*** Opening of Dataset ***

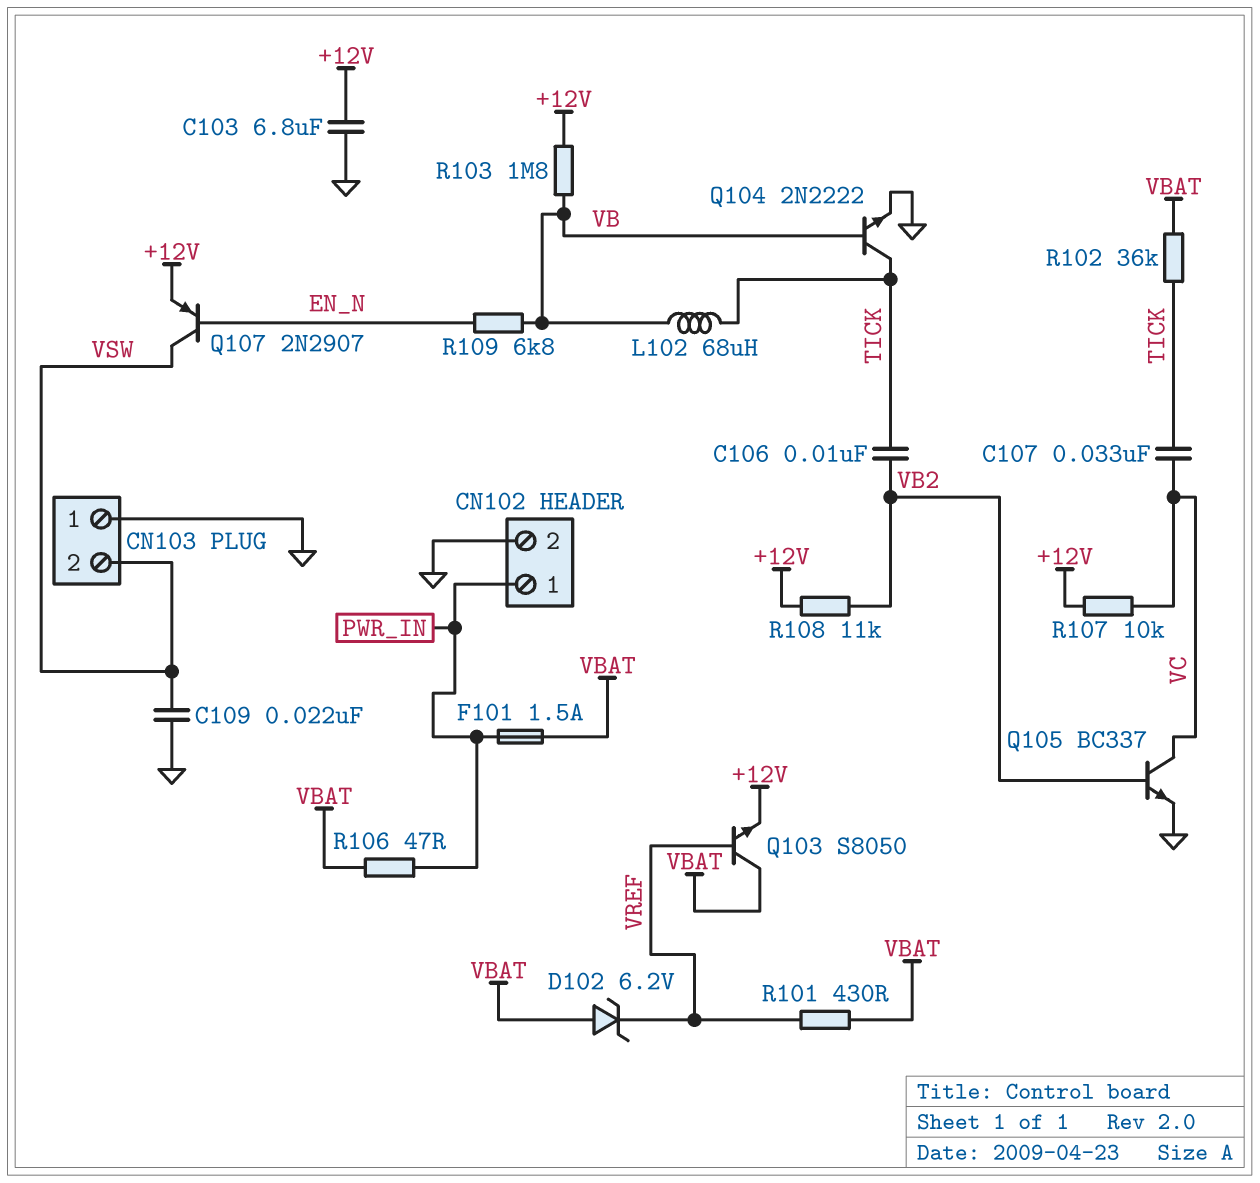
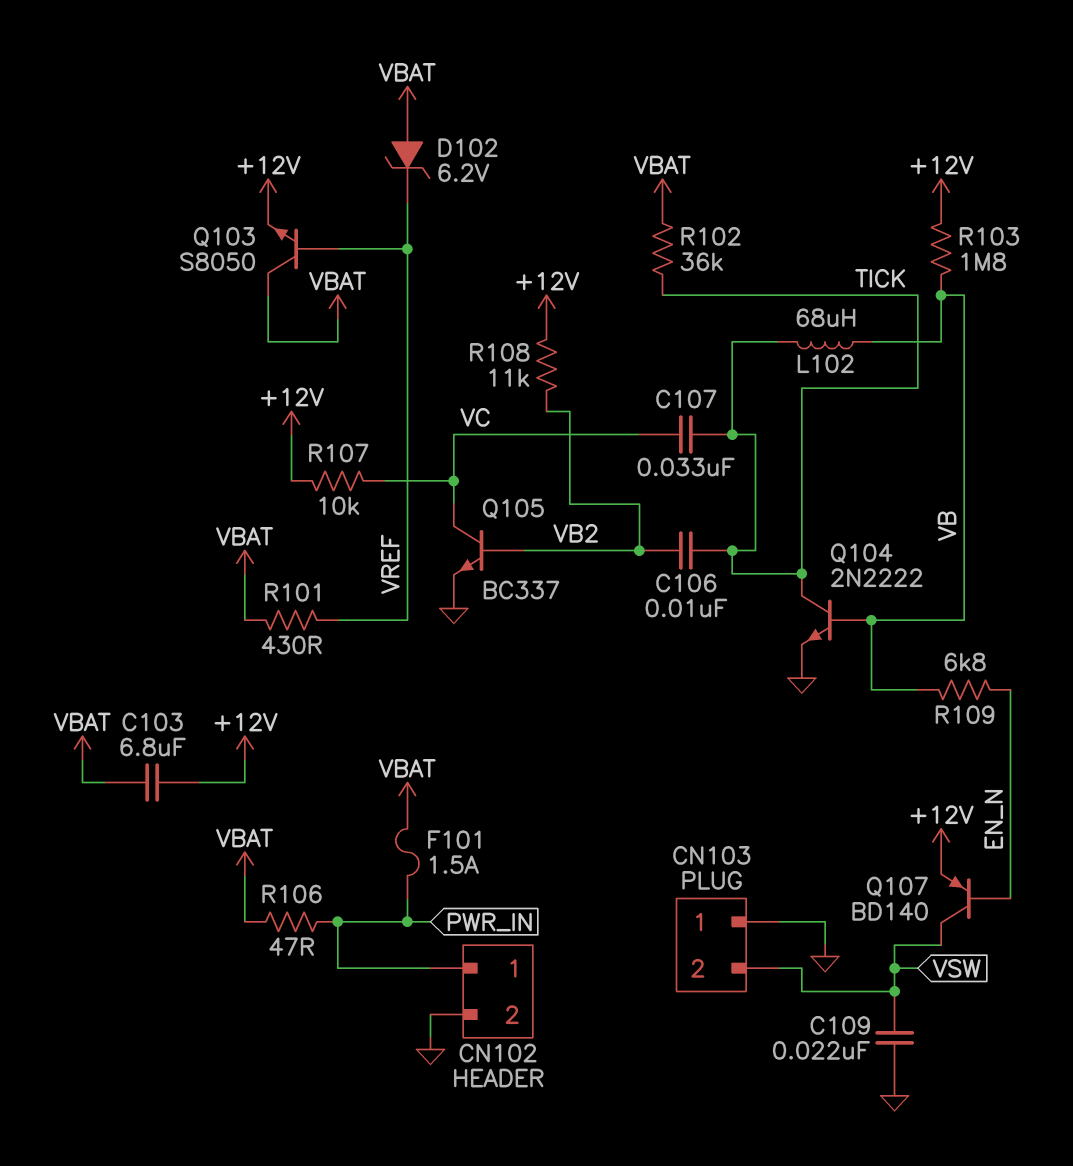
C103: 6.8uF (+12V, GND) -> 6.8uF (+12V, VBAT)
Q107: PNP 2N2907 (B EN_N, C VSW, E +12V) -> PNP BD140 (B EN_N, C VSW, E +12V)

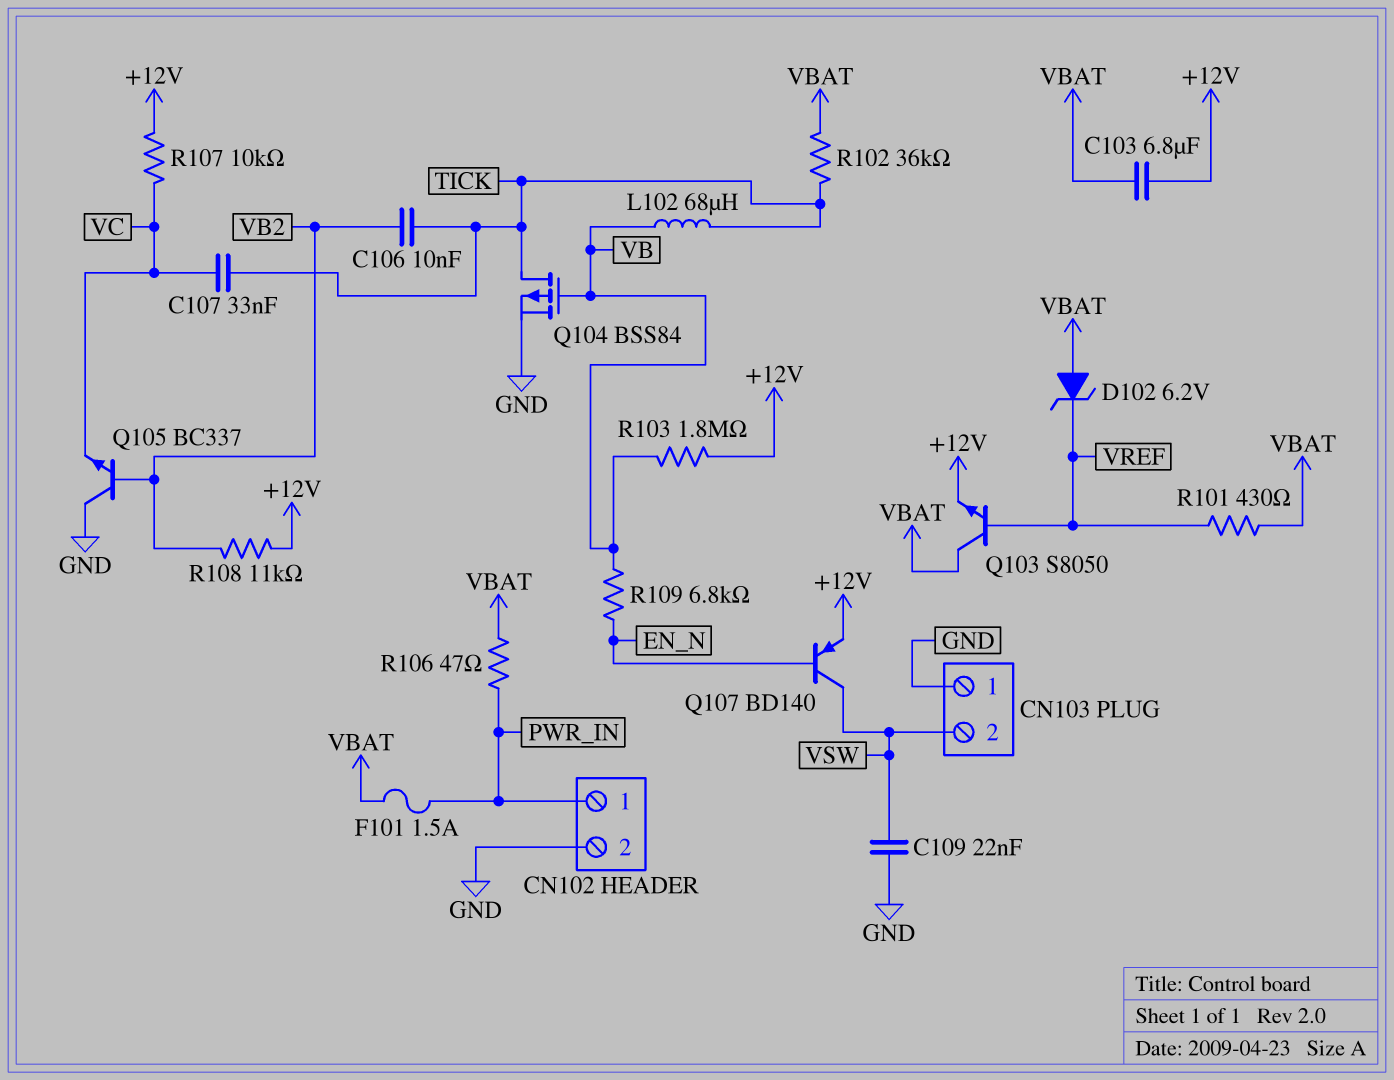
Q104: NPN 2N2222 (B VB, C TICK, E GND) -> PMOS BSS84 (G VB, D TICK, S GND)
Q105: NPN BC337 (B VB2, C VC, E GND) -> NPN BC337 (B VB2, C GND, E VC)

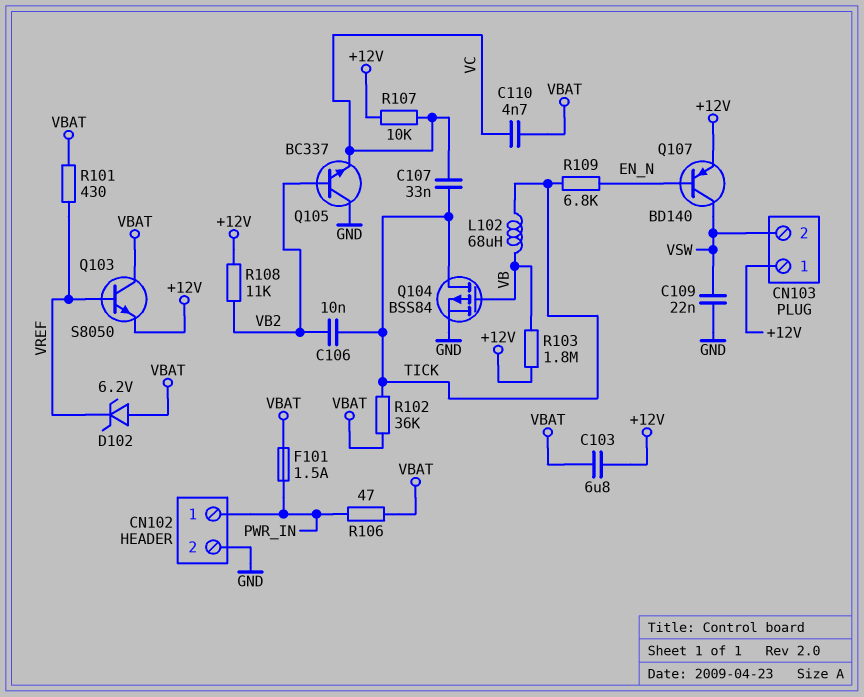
C110: none -> 4.7nF (VBAT, VC)
CN103 pin 1: GND -> +12V
R109: 6.8k (EN_N, VB) -> 6.8k (EN_N, TICK)

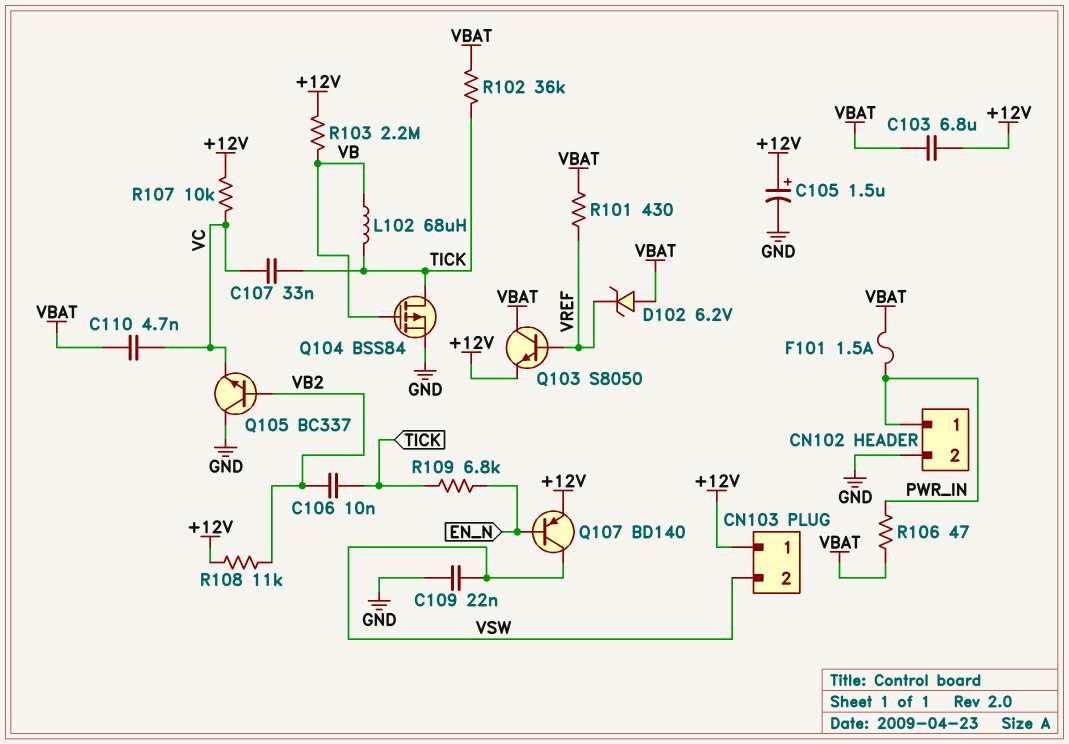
C105: none -> 1.5uF (plus +12V, minus GND)
R103: 1.8M (+12V, VB) -> 2.2M (+12V, VB)

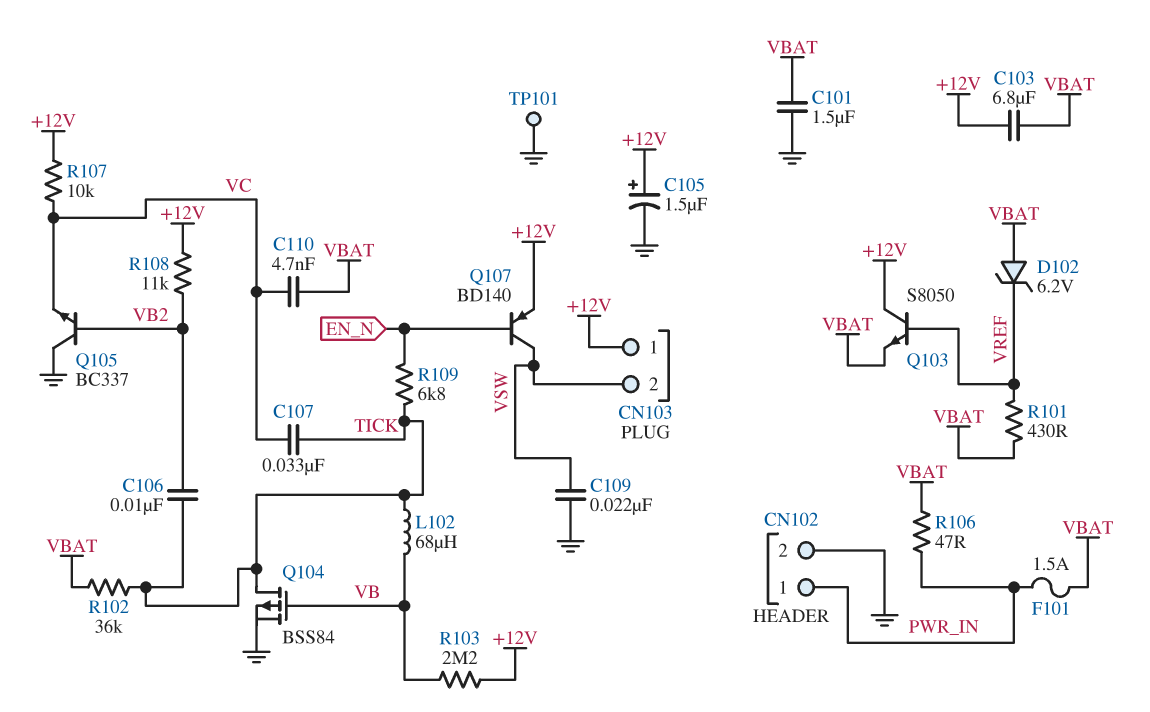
C101: none -> 1.5uF (GND, VBAT)
Q103: NPN S8050 (B VREF, C VBAT, E +12V) -> NPN S8050 (B VREF, C +12V, E VBAT)
TP101: none -> test point (GND)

*** Close of Dataset ***

**What you have to do**
Retype each entry above character for character; pictures stay out.

**Task output**
C103: 6.8uF (+12V, GND) -> 6.8uF (+12V, VBAT)
Q107: PNP 2N2907 (B EN_N, C VSW, E +12V) -> PNP BD140 (B EN_N, C VSW, E +12V)

Q104: NPN 2N2222 (B VB, C TICK, E GND) -> PMOS BSS84 (G VB, D TICK, S GND)
Q105: NPN BC337 (B VB2, C VC, E GND) -> NPN BC337 (B VB2, C GND, E VC)

C110: none -> 4.7nF (VBAT, VC)
CN103 pin 1: GND -> +12V
R109: 6.8k (EN_N, VB) -> 6.8k (EN_N, TICK)

C105: none -> 1.5uF (plus +12V, minus GND)
R103: 1.8M (+12V, VB) -> 2.2M (+12V, VB)

C101: none -> 1.5uF (GND, VBAT)
Q103: NPN S8050 (B VREF, C VBAT, E +12V) -> NPN S8050 (B VREF, C +12V, E VBAT)
TP101: none -> test point (GND)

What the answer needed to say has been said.